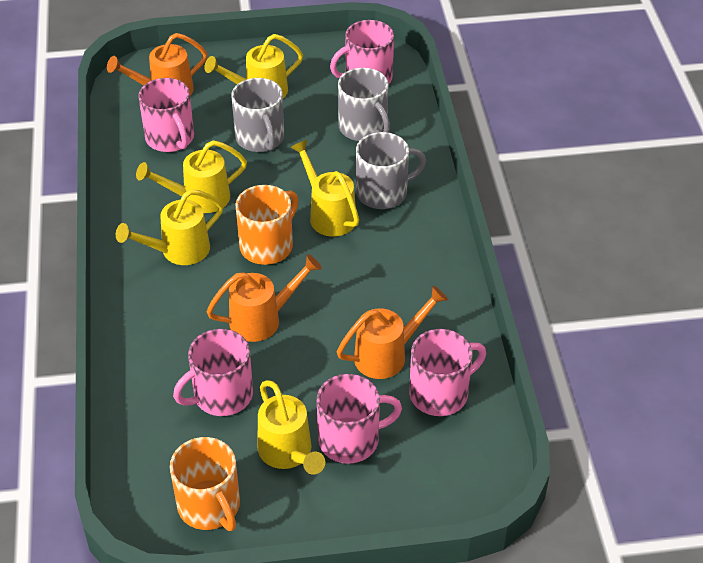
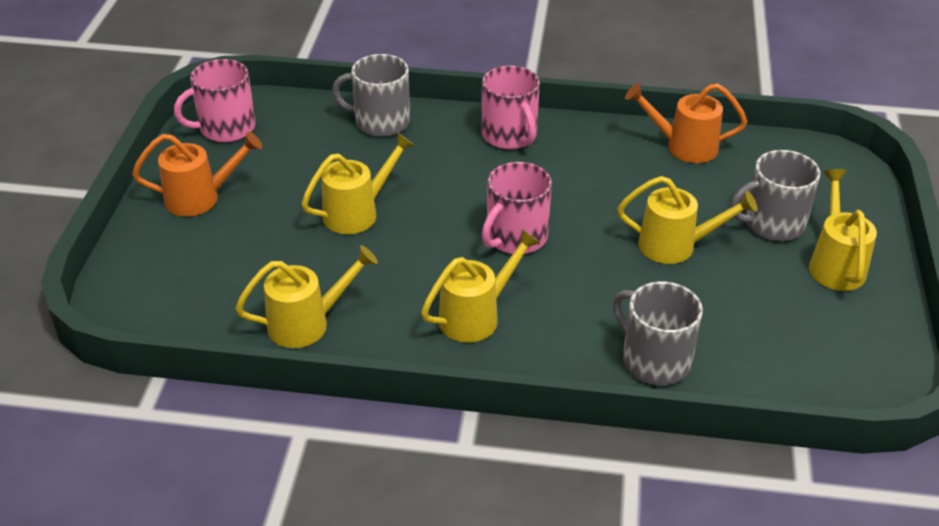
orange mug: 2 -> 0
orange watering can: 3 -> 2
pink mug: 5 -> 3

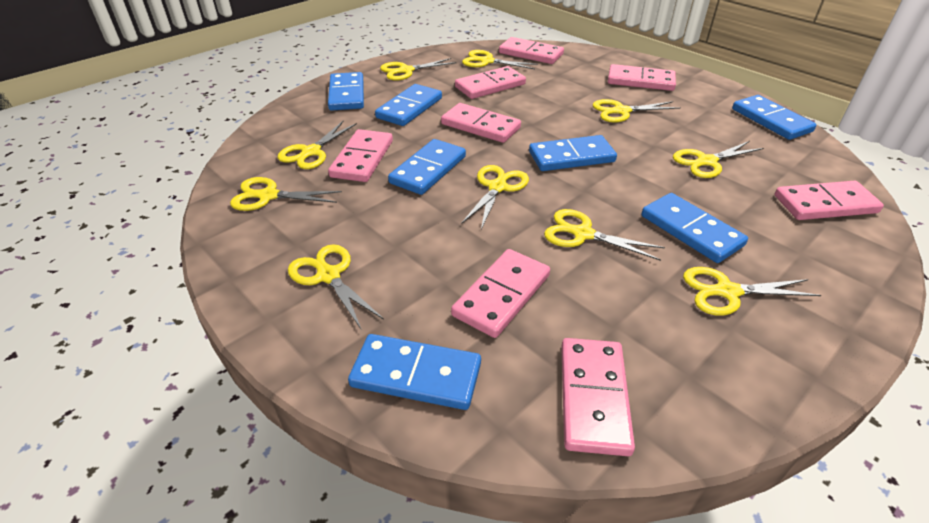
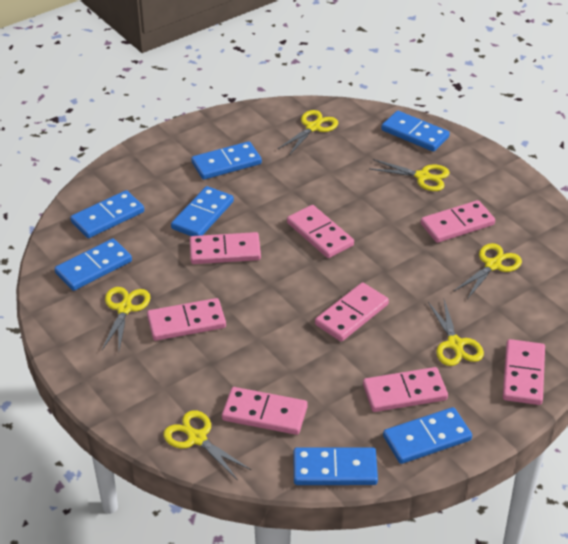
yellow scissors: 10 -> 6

* * *

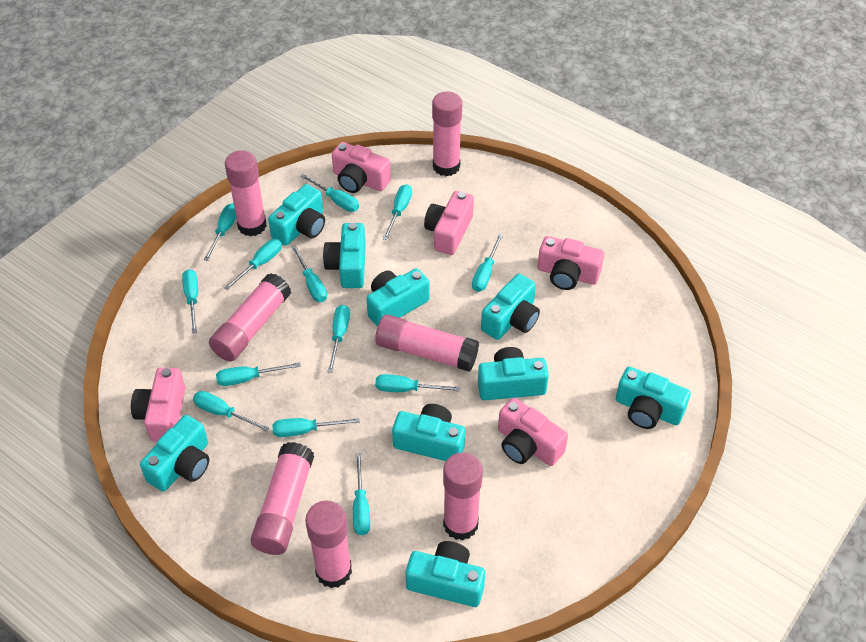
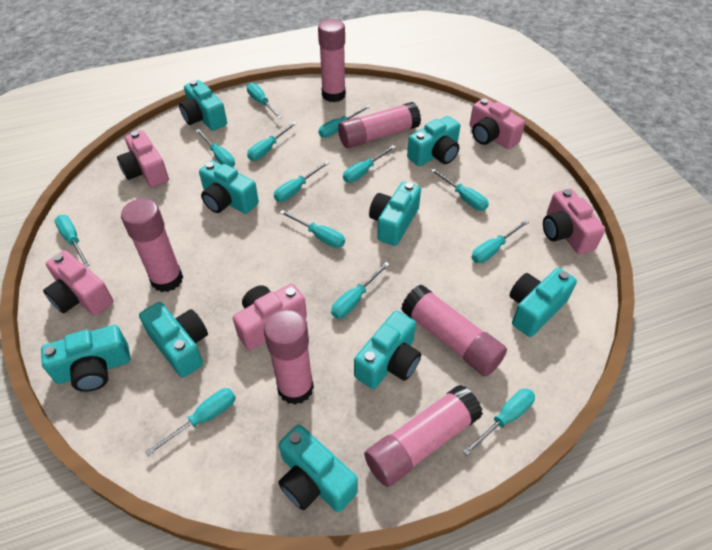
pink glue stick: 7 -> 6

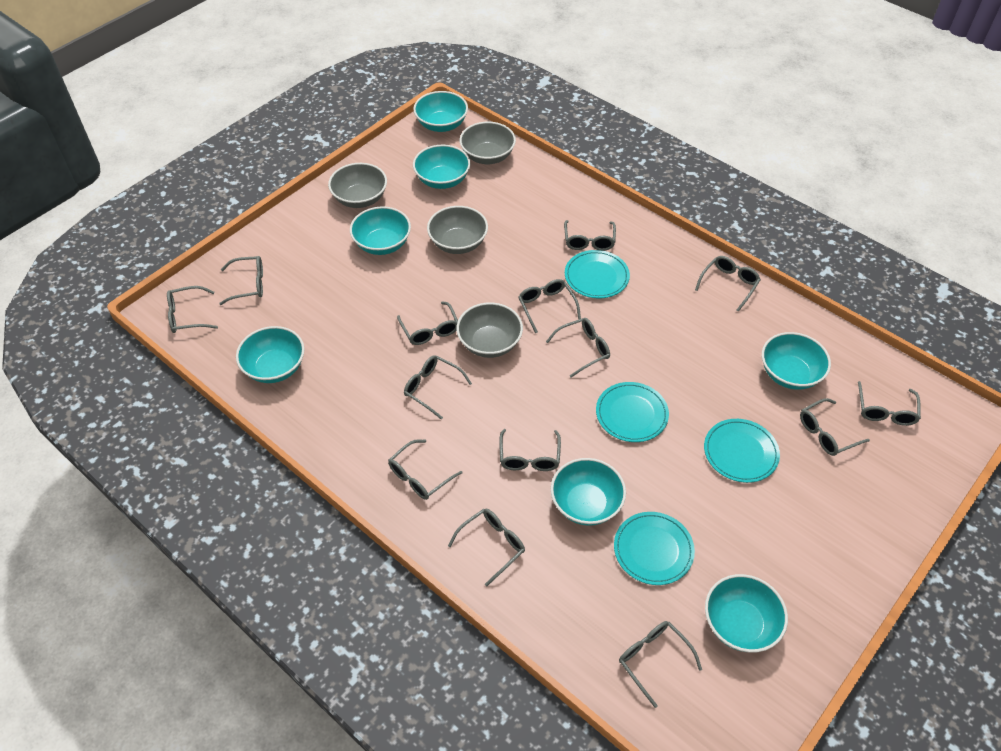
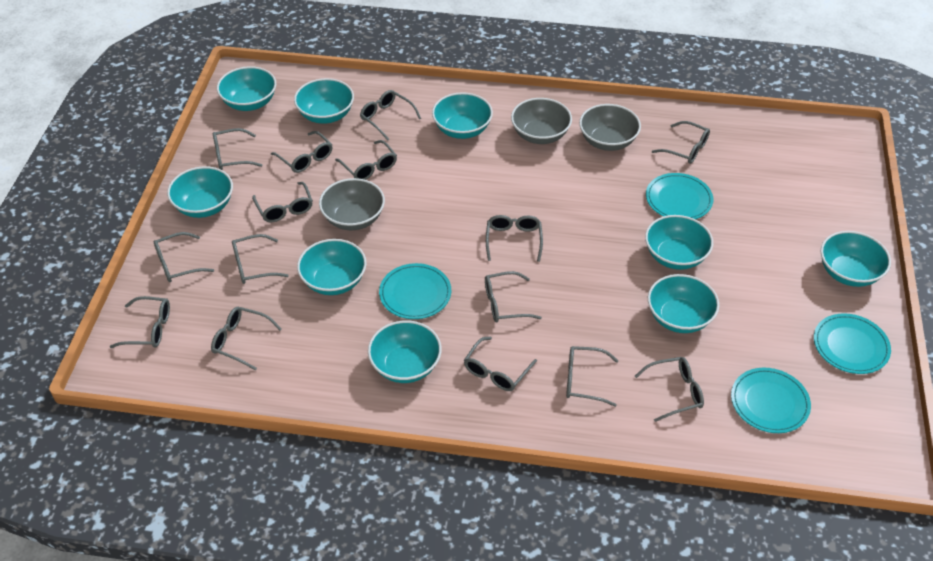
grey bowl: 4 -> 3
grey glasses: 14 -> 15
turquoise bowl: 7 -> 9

Try it => Copy each line from the records above that includes the string "orange".

Reply =>
orange mug: 2 -> 0
orange watering can: 3 -> 2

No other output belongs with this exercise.